▶ YOUR GOAL
Write out again only the lines that run from the start of the entries to the line containing "U1 pin GND: VDD -> GND", both included.

──────────

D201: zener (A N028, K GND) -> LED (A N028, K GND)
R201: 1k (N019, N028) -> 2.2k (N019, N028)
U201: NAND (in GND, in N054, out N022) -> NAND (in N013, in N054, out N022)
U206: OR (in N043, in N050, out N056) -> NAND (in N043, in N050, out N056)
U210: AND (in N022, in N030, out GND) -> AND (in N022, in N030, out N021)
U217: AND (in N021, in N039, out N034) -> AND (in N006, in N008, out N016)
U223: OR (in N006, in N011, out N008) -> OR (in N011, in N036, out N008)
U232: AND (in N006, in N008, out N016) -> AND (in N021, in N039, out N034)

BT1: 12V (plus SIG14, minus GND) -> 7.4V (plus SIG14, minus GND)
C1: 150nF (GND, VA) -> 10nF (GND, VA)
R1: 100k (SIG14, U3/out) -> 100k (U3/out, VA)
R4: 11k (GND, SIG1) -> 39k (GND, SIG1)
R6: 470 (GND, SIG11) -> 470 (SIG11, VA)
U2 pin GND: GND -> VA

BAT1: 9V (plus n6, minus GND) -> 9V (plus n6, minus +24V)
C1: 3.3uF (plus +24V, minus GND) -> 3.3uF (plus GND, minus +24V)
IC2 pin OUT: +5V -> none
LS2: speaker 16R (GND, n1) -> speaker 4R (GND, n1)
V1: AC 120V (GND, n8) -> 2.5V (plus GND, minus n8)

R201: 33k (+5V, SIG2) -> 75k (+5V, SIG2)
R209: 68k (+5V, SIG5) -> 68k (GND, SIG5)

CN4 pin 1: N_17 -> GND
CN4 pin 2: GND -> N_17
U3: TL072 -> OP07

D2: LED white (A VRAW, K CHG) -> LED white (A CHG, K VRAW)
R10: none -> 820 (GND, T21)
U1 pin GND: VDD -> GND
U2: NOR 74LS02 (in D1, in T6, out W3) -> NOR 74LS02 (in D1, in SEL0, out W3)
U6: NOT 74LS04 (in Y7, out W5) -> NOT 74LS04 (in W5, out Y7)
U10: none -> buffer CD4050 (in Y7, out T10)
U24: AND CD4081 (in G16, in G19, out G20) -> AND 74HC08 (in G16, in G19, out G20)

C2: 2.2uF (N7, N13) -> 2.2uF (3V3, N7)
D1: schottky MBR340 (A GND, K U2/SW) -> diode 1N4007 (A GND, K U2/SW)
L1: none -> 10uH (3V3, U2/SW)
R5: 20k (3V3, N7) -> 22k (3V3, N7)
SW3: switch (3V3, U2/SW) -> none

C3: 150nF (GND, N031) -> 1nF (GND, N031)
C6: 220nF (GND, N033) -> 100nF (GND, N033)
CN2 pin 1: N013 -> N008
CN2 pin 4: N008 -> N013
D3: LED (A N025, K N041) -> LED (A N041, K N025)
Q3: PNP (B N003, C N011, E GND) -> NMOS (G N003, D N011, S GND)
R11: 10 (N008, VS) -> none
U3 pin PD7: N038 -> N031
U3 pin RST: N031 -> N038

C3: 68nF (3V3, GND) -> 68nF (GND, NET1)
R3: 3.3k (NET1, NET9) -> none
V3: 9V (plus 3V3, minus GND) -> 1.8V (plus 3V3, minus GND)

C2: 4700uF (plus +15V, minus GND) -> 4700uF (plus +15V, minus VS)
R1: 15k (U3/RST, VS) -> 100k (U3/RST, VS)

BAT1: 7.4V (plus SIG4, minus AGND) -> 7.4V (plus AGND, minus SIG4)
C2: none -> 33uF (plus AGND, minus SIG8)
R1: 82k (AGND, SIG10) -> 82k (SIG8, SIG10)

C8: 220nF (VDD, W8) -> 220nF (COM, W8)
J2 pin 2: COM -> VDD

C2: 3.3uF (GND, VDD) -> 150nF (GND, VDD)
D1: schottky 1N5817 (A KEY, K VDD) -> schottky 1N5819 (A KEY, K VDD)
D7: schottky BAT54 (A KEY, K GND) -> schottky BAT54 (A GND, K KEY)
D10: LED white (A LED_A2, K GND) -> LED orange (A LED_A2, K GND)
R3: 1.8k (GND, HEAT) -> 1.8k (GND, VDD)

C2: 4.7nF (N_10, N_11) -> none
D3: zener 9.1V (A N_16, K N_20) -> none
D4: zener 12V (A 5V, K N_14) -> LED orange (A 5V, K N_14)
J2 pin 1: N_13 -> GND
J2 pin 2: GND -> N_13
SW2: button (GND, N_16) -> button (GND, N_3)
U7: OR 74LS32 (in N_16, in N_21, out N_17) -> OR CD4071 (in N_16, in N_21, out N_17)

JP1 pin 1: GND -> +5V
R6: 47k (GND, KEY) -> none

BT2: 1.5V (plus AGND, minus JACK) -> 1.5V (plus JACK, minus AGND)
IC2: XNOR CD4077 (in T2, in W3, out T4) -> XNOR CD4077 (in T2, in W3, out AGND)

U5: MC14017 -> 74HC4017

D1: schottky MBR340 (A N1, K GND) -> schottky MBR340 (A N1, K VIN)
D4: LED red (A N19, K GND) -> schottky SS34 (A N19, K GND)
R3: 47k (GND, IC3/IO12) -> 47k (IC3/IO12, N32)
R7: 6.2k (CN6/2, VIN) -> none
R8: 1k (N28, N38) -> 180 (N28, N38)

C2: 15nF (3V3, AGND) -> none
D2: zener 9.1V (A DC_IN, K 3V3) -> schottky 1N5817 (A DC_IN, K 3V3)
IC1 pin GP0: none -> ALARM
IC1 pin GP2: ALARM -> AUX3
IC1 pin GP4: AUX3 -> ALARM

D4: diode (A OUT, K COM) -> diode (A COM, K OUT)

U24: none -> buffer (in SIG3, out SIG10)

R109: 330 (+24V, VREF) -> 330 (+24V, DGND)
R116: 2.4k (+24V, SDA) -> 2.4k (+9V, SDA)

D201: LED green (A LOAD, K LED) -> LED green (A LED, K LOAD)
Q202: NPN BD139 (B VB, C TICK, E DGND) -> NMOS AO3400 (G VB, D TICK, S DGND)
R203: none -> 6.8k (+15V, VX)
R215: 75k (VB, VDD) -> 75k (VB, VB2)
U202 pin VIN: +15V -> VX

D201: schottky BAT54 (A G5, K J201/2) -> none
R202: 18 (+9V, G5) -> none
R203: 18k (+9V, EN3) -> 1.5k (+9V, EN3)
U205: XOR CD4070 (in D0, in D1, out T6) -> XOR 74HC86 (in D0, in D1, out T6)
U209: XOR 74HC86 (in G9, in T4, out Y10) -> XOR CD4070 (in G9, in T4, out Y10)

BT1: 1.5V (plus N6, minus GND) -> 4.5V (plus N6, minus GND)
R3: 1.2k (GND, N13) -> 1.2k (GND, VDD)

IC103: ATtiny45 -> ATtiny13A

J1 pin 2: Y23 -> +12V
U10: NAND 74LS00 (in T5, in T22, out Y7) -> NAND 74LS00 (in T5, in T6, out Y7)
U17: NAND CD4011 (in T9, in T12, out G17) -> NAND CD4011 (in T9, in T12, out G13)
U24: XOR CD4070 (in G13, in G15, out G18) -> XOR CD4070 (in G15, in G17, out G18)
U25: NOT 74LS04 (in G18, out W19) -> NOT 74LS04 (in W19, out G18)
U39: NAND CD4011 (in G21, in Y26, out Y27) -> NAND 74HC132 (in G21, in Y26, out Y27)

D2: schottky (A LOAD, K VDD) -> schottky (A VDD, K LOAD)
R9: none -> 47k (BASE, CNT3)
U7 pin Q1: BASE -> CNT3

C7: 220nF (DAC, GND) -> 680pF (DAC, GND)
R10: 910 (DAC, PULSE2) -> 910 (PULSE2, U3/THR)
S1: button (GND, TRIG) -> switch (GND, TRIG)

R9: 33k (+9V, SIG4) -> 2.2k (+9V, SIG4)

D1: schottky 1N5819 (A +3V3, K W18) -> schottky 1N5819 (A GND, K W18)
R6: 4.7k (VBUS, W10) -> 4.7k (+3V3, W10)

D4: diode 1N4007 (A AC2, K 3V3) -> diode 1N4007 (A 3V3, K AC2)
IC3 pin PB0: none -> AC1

──────────

▶ RESULT OF THE TASK
D201: zener (A N028, K GND) -> LED (A N028, K GND)
R201: 1k (N019, N028) -> 2.2k (N019, N028)
U201: NAND (in GND, in N054, out N022) -> NAND (in N013, in N054, out N022)
U206: OR (in N043, in N050, out N056) -> NAND (in N043, in N050, out N056)
U210: AND (in N022, in N030, out GND) -> AND (in N022, in N030, out N021)
U217: AND (in N021, in N039, out N034) -> AND (in N006, in N008, out N016)
U223: OR (in N006, in N011, out N008) -> OR (in N011, in N036, out N008)
U232: AND (in N006, in N008, out N016) -> AND (in N021, in N039, out N034)

BT1: 12V (plus SIG14, minus GND) -> 7.4V (plus SIG14, minus GND)
C1: 150nF (GND, VA) -> 10nF (GND, VA)
R1: 100k (SIG14, U3/out) -> 100k (U3/out, VA)
R4: 11k (GND, SIG1) -> 39k (GND, SIG1)
R6: 470 (GND, SIG11) -> 470 (SIG11, VA)
U2 pin GND: GND -> VA

BAT1: 9V (plus n6, minus GND) -> 9V (plus n6, minus +24V)
C1: 3.3uF (plus +24V, minus GND) -> 3.3uF (plus GND, minus +24V)
IC2 pin OUT: +5V -> none
LS2: speaker 16R (GND, n1) -> speaker 4R (GND, n1)
V1: AC 120V (GND, n8) -> 2.5V (plus GND, minus n8)

R201: 33k (+5V, SIG2) -> 75k (+5V, SIG2)
R209: 68k (+5V, SIG5) -> 68k (GND, SIG5)

CN4 pin 1: N_17 -> GND
CN4 pin 2: GND -> N_17
U3: TL072 -> OP07

D2: LED white (A VRAW, K CHG) -> LED white (A CHG, K VRAW)
R10: none -> 820 (GND, T21)
U1 pin GND: VDD -> GND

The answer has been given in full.